» **RECORDED INFORMATION**:
*****

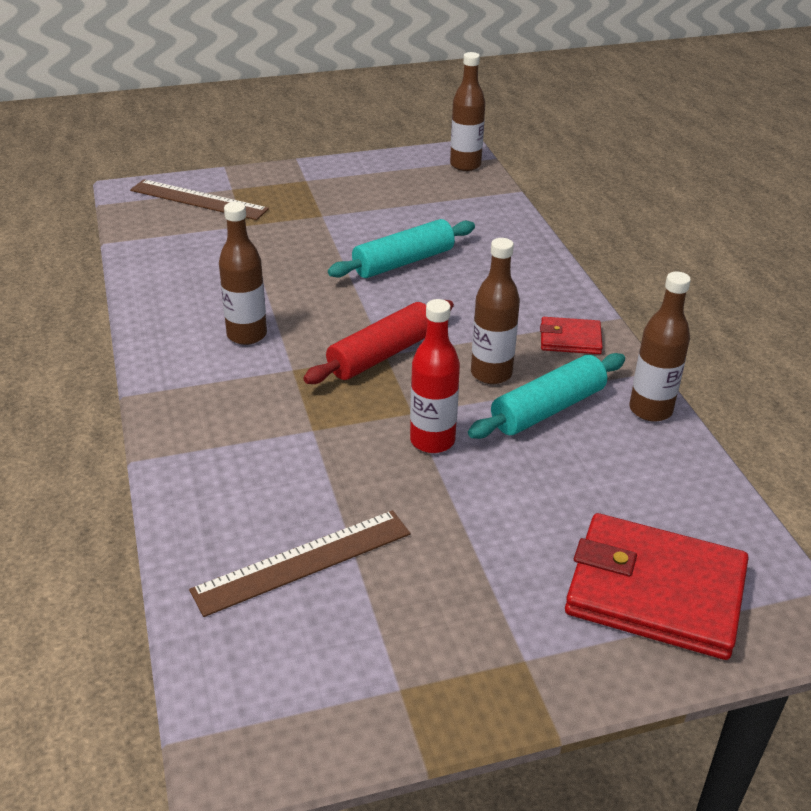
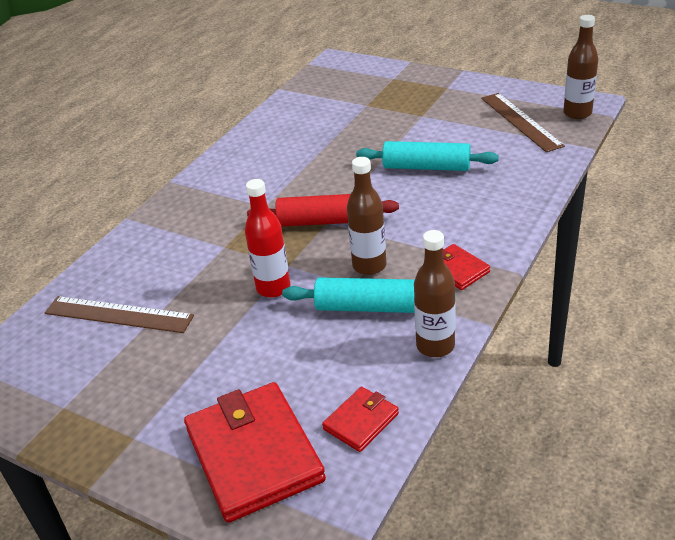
camera: 50 degrees right, 0 degrees up
(198, 200) = (364, 79): brown ruler -> brown ruler (521, 121)
(247, 335) = (271, 174): brown bottle -> none
(691, 505) = (361, 421): none -> red wallet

*****

» **WHAT IS REQUIRED**: Count the lines of the data that include the string "none", and give only that number.

» **REPLY TO THE TASK**: 2